YOUR GOAL: Look for "Calendar: [1051,450,1336,654] ->" in the entries below. Then write out exactly the line that holds it and every line after it, to the last, and nothing else.

THE RECORDS:
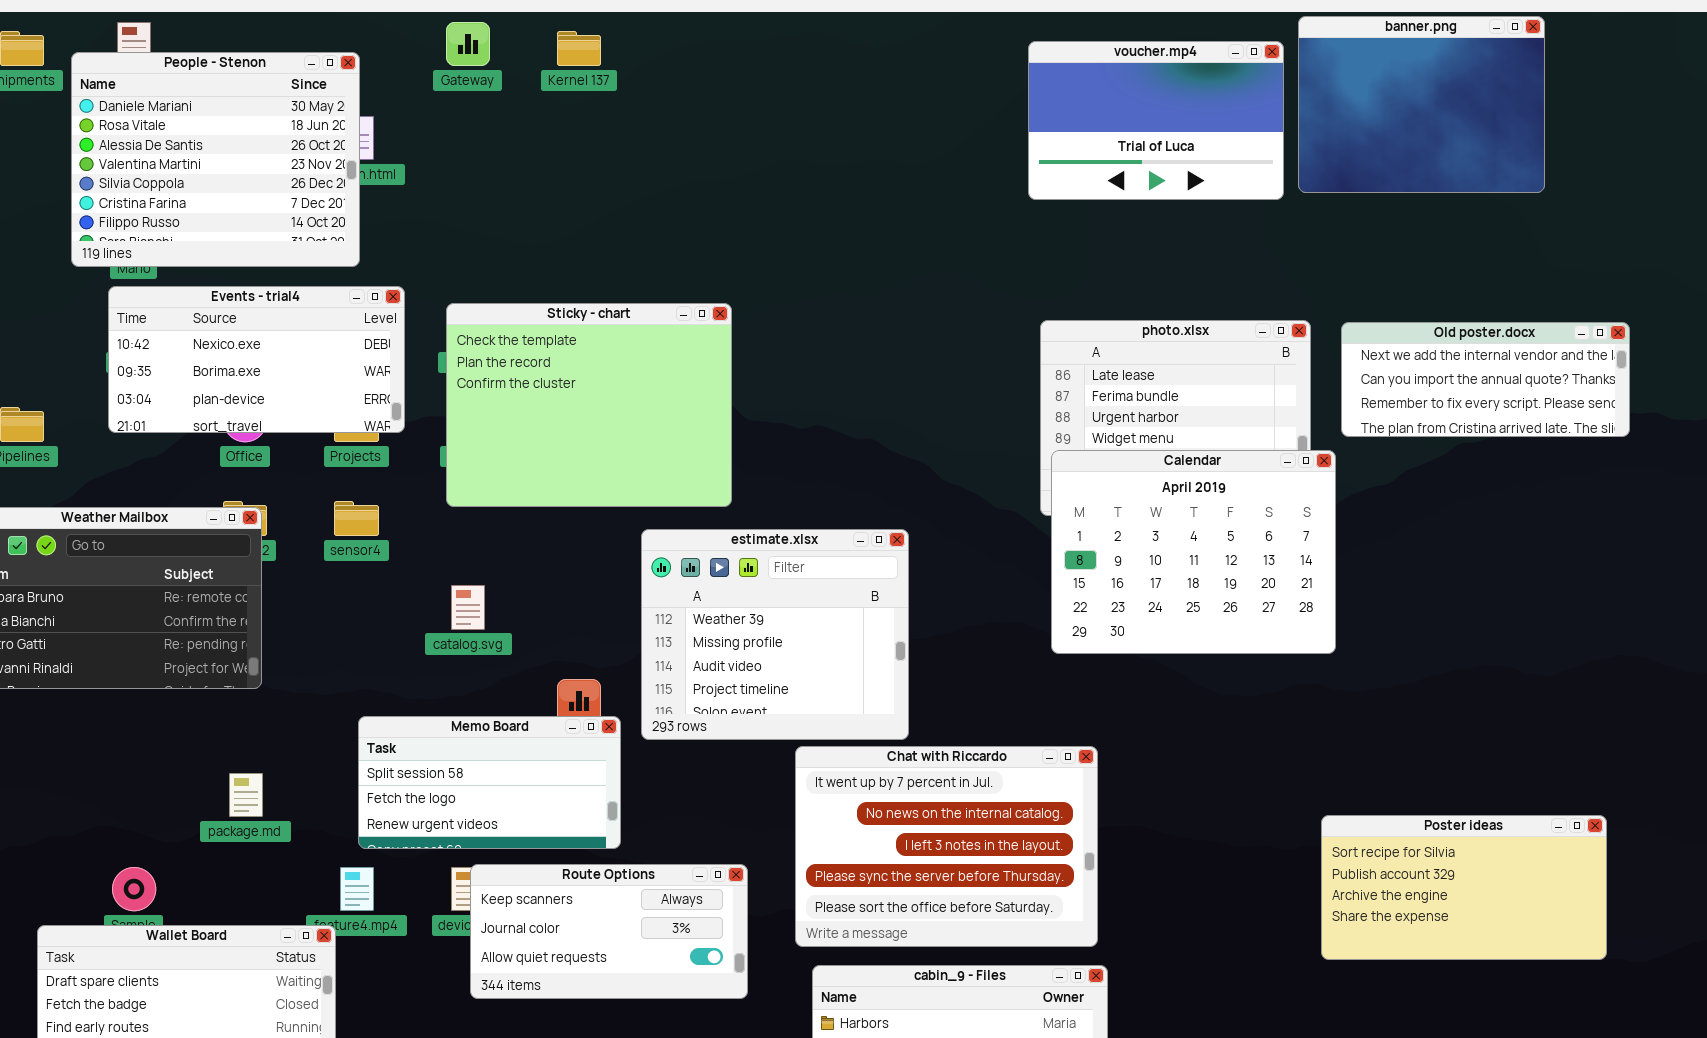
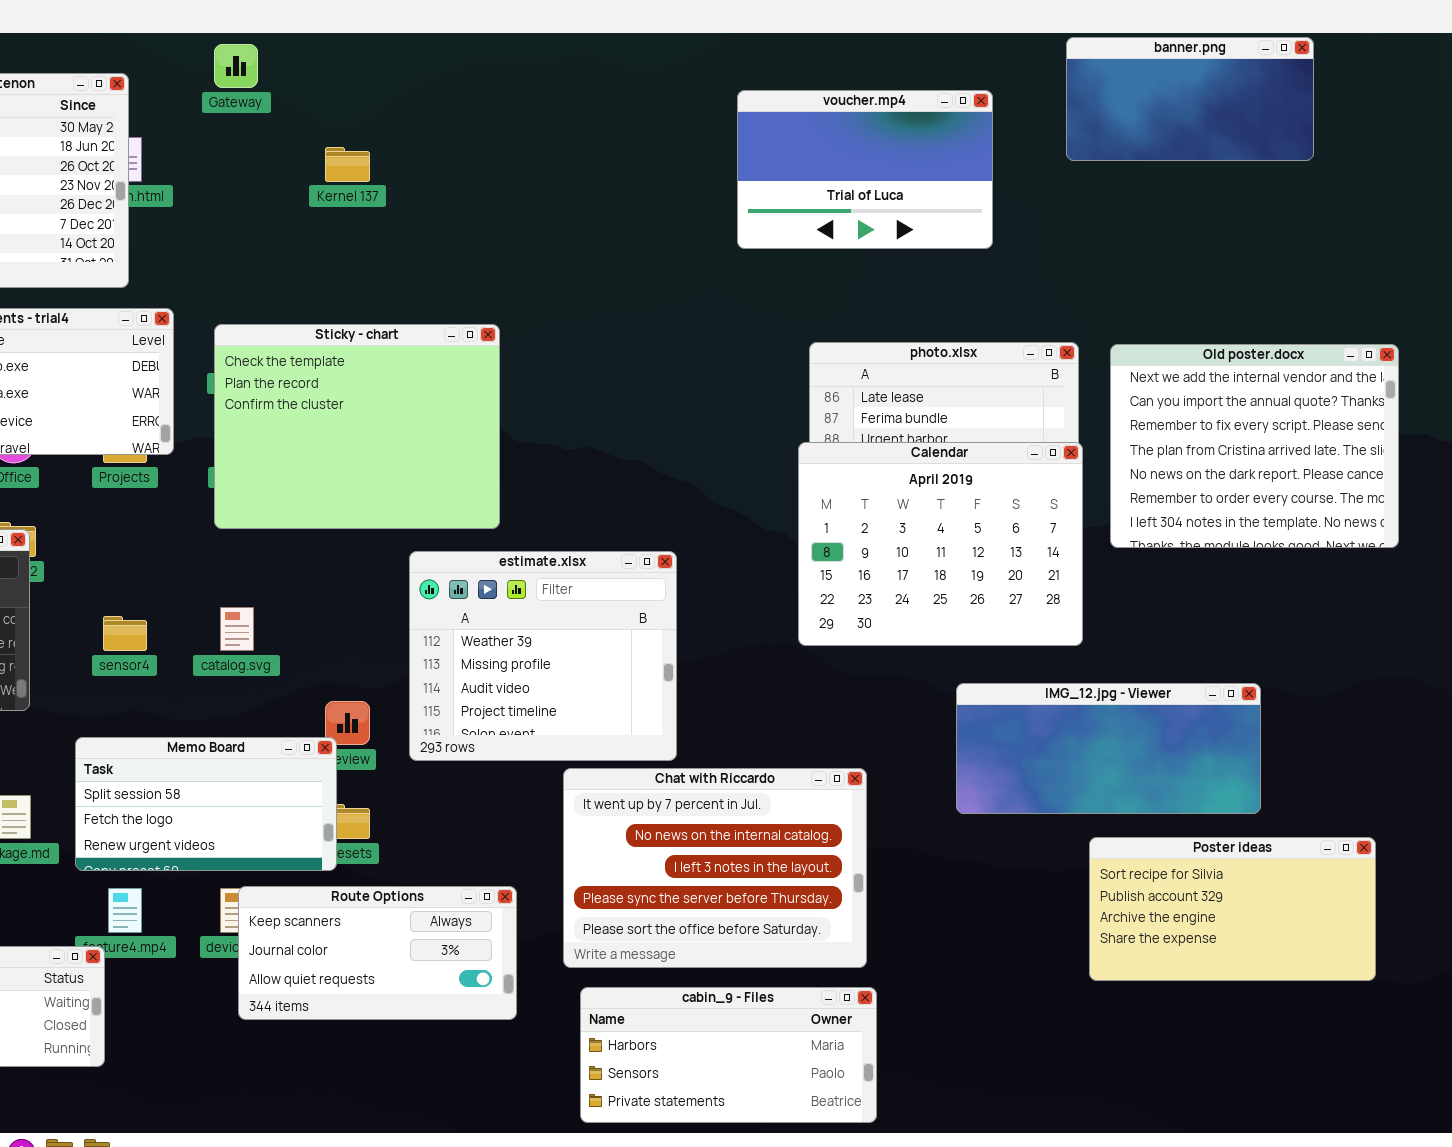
banner.png: [1298,16,1545,193] -> [1066,37,1314,161], resized
Kernel 137: [557,31,601,66] -> [325,147,370,182], moved
voucher.mp4: [1028,41,1284,200] -> [737,90,993,249], moved
Old poster.docx: [1341,322,1630,437] -> [1110,344,1399,548], resized
Calendar: [1051,450,1336,654] -> [798,442,1083,646], moved
sensor4: [334,501,379,536] -> [103,616,147,651], moved
IMG_12.jpg - Viewer: none -> [956,683,1261,814], opened
Memo Board: [358,716,621,849] -> [75,737,337,871], moved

YOUR RESPONSE:
Calendar: [1051,450,1336,654] -> [798,442,1083,646], moved
sensor4: [334,501,379,536] -> [103,616,147,651], moved
IMG_12.jpg - Viewer: none -> [956,683,1261,814], opened
Memo Board: [358,716,621,849] -> [75,737,337,871], moved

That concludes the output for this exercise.